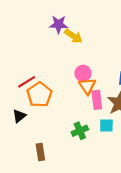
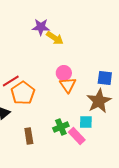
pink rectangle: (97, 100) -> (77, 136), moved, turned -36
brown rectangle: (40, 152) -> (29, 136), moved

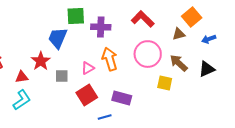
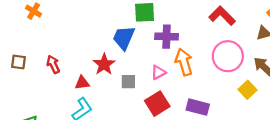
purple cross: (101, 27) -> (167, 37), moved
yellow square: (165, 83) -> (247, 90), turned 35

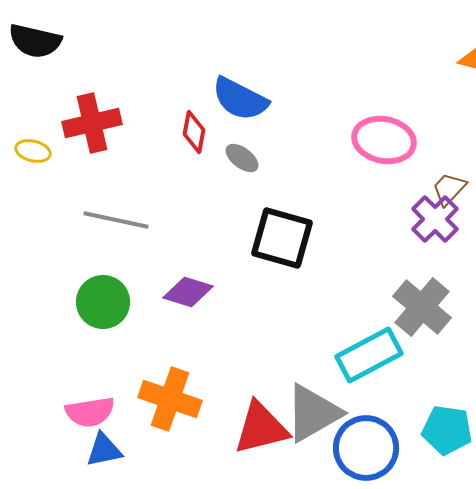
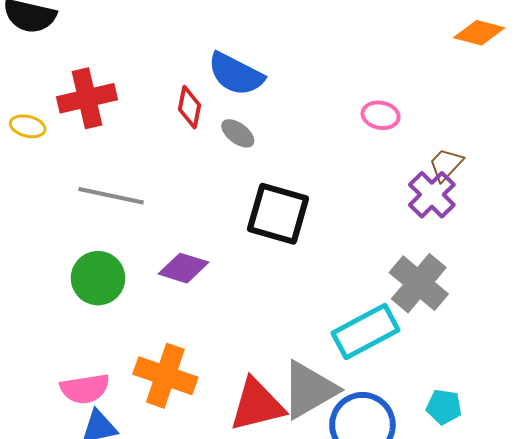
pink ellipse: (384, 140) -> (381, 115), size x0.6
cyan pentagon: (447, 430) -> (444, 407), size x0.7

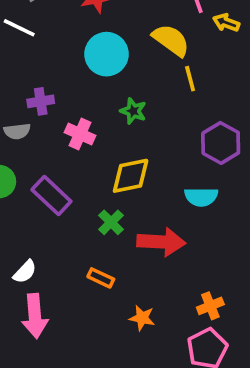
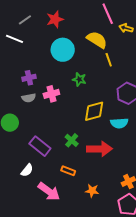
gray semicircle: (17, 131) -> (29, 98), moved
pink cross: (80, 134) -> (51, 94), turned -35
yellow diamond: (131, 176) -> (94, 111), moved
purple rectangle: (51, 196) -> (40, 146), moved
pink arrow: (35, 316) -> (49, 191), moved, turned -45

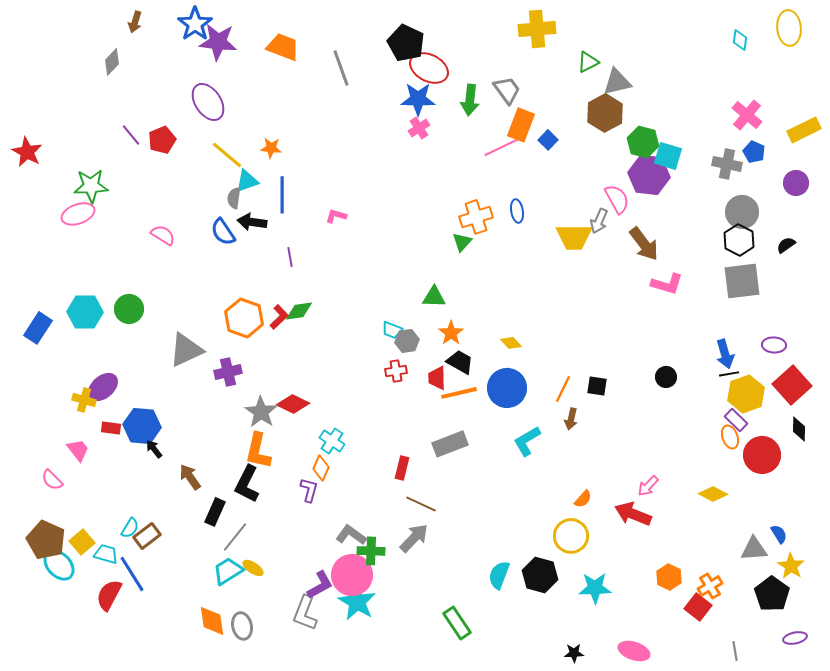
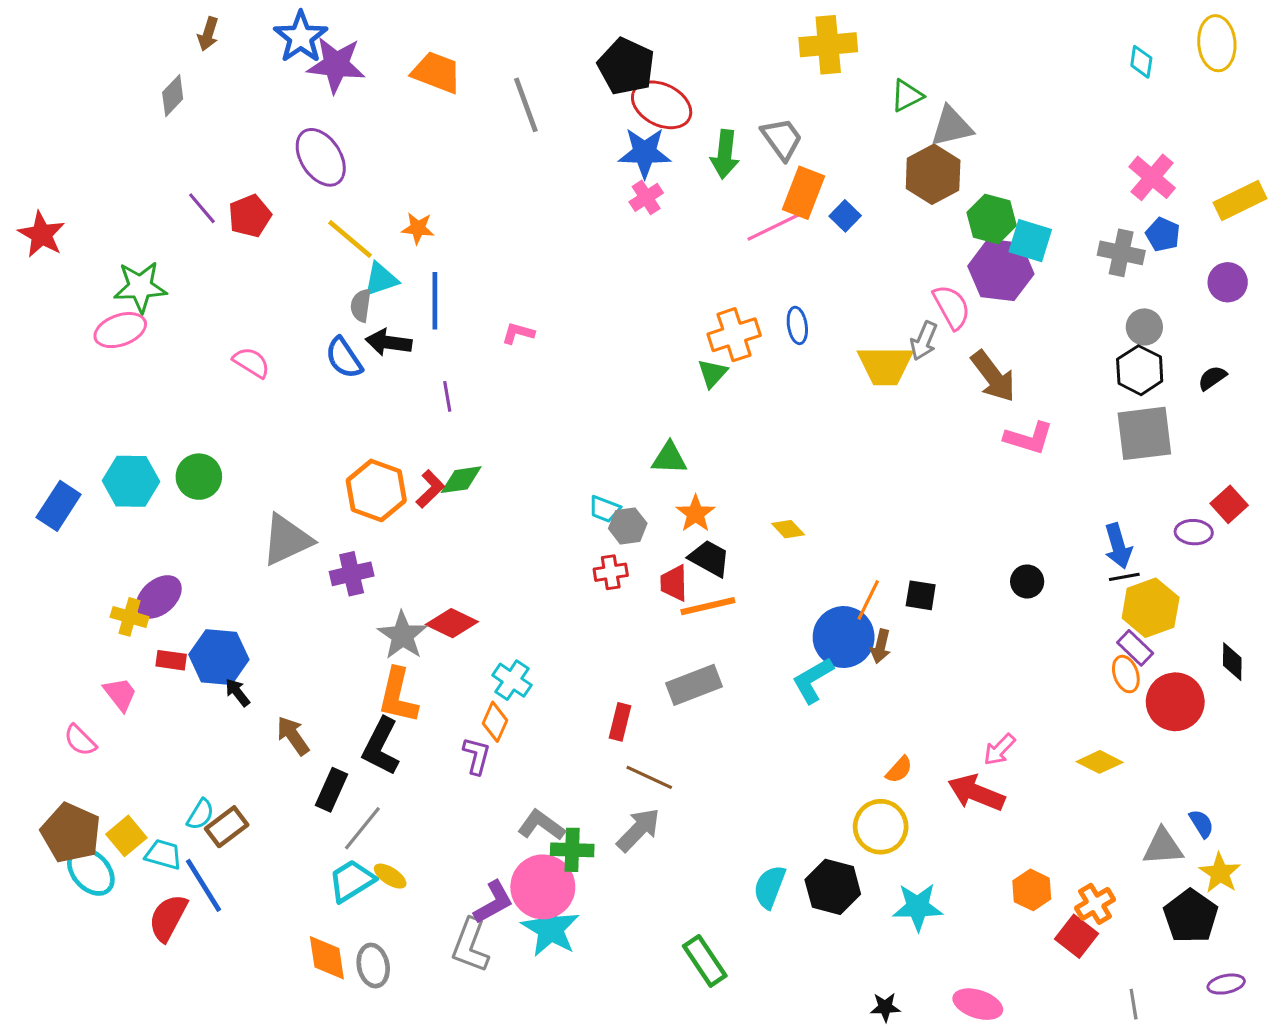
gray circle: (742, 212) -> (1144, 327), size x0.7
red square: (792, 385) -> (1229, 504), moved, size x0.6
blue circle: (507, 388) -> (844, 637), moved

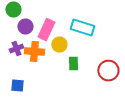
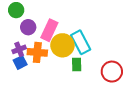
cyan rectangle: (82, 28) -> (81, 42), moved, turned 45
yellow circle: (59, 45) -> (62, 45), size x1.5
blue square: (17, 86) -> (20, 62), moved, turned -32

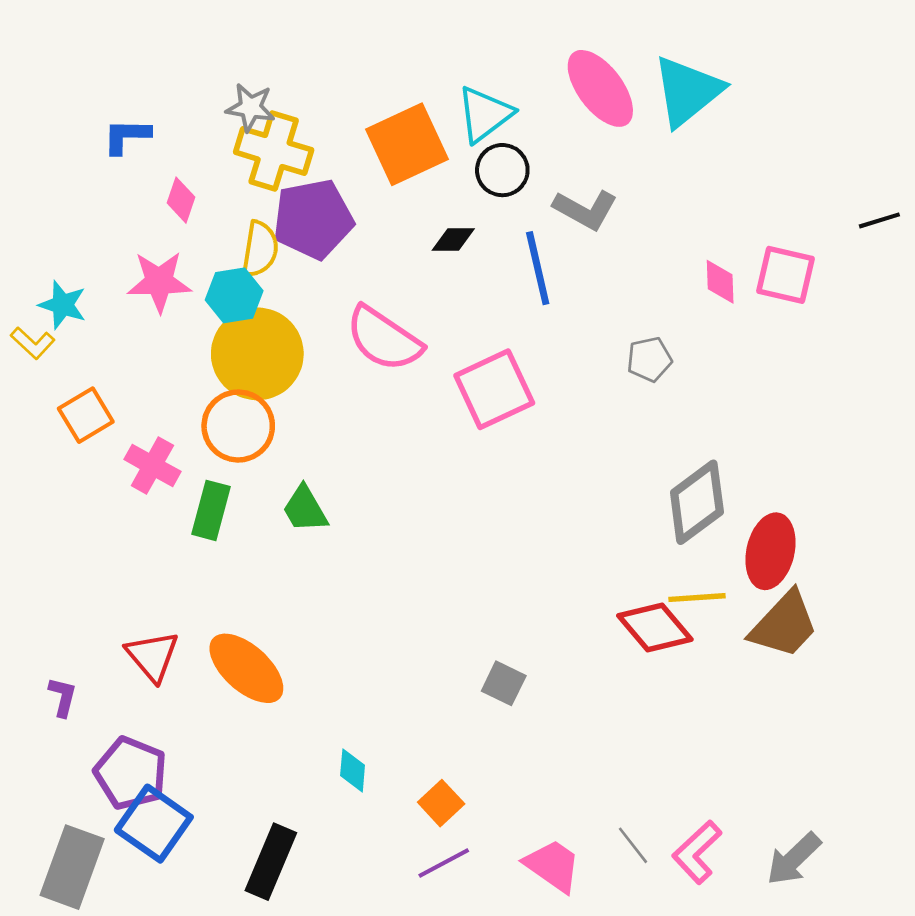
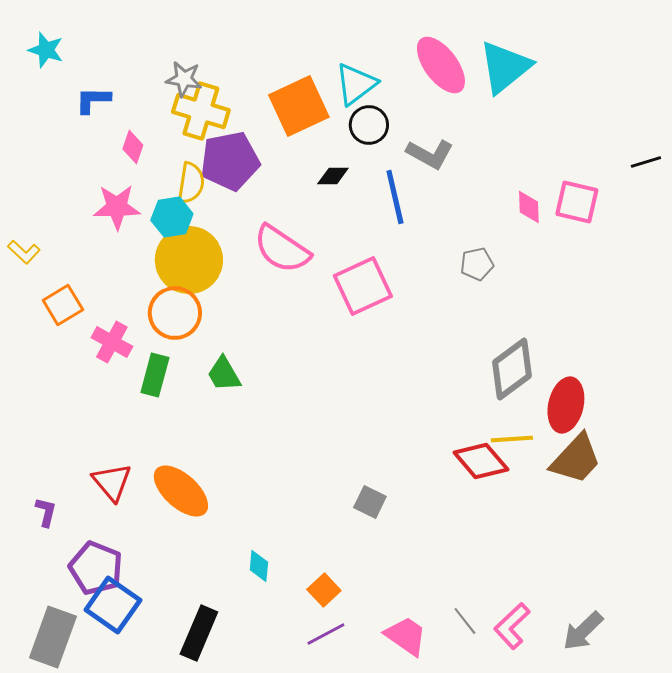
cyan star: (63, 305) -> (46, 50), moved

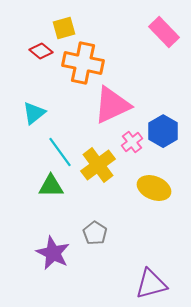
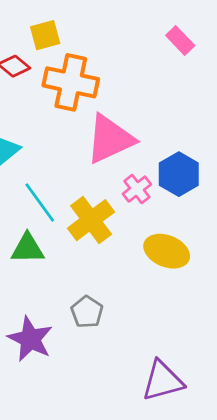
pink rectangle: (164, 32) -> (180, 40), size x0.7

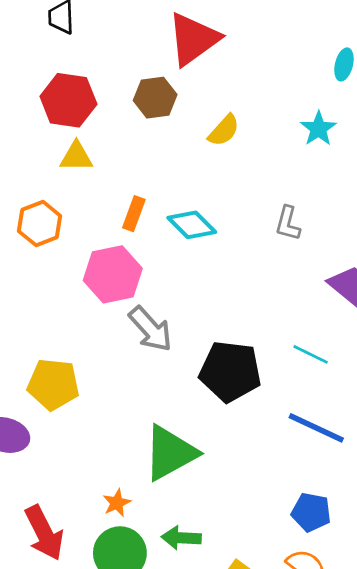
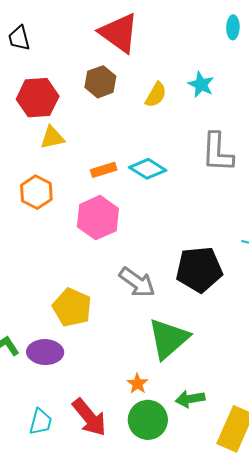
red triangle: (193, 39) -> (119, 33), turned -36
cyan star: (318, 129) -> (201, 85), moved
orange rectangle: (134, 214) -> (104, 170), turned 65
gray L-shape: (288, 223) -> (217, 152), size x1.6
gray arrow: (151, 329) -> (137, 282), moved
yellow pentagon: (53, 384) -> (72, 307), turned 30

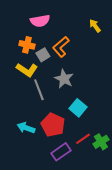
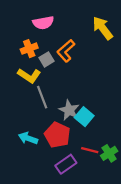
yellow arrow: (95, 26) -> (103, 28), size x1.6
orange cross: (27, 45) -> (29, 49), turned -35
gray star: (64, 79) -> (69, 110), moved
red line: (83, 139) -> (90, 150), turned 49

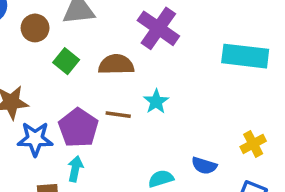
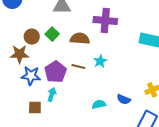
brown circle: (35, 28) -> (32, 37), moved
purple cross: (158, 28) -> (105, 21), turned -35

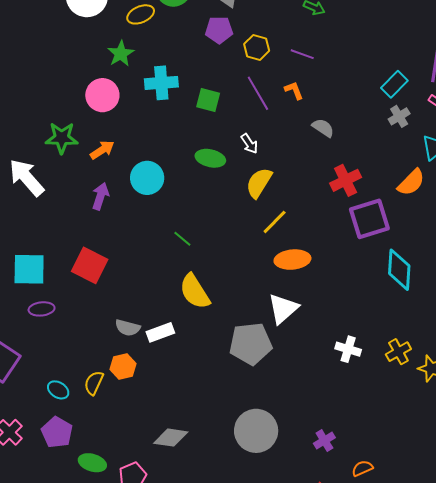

────────────────────────────────────────

Assigned task:
Please return every record above exactly, but leave out the pictures.

Response:
pink rectangle: (97, 100) -> (77, 136), moved, turned -36
brown rectangle: (40, 152) -> (29, 136), moved

purple cross: (101, 27) -> (167, 37), moved
yellow square: (165, 83) -> (247, 90), turned 35

pink ellipse: (384, 140) -> (381, 115), size x0.6
cyan pentagon: (447, 430) -> (444, 407), size x0.7

gray semicircle: (17, 131) -> (29, 98), moved
pink cross: (80, 134) -> (51, 94), turned -35
yellow diamond: (131, 176) -> (94, 111), moved
purple rectangle: (51, 196) -> (40, 146), moved
pink arrow: (35, 316) -> (49, 191), moved, turned -45

gray circle: (742, 212) -> (1144, 327), size x0.7
red square: (792, 385) -> (1229, 504), moved, size x0.6
blue circle: (507, 388) -> (844, 637), moved

cyan rectangle: (82, 28) -> (81, 42), moved, turned 45
yellow circle: (59, 45) -> (62, 45), size x1.5
blue square: (17, 86) -> (20, 62), moved, turned -32

cyan star: (63, 305) -> (46, 50), moved

pink rectangle: (164, 32) -> (180, 40), size x0.7

red triangle: (193, 39) -> (119, 33), turned -36
cyan star: (318, 129) -> (201, 85), moved
orange rectangle: (134, 214) -> (104, 170), turned 65
gray L-shape: (288, 223) -> (217, 152), size x1.6
gray arrow: (151, 329) -> (137, 282), moved
yellow pentagon: (53, 384) -> (72, 307), turned 30

yellow arrow: (95, 26) -> (103, 28), size x1.6
orange cross: (27, 45) -> (29, 49), turned -35
gray star: (64, 79) -> (69, 110), moved
red line: (83, 139) -> (90, 150), turned 49

brown circle: (35, 28) -> (32, 37), moved
purple cross: (158, 28) -> (105, 21), turned -35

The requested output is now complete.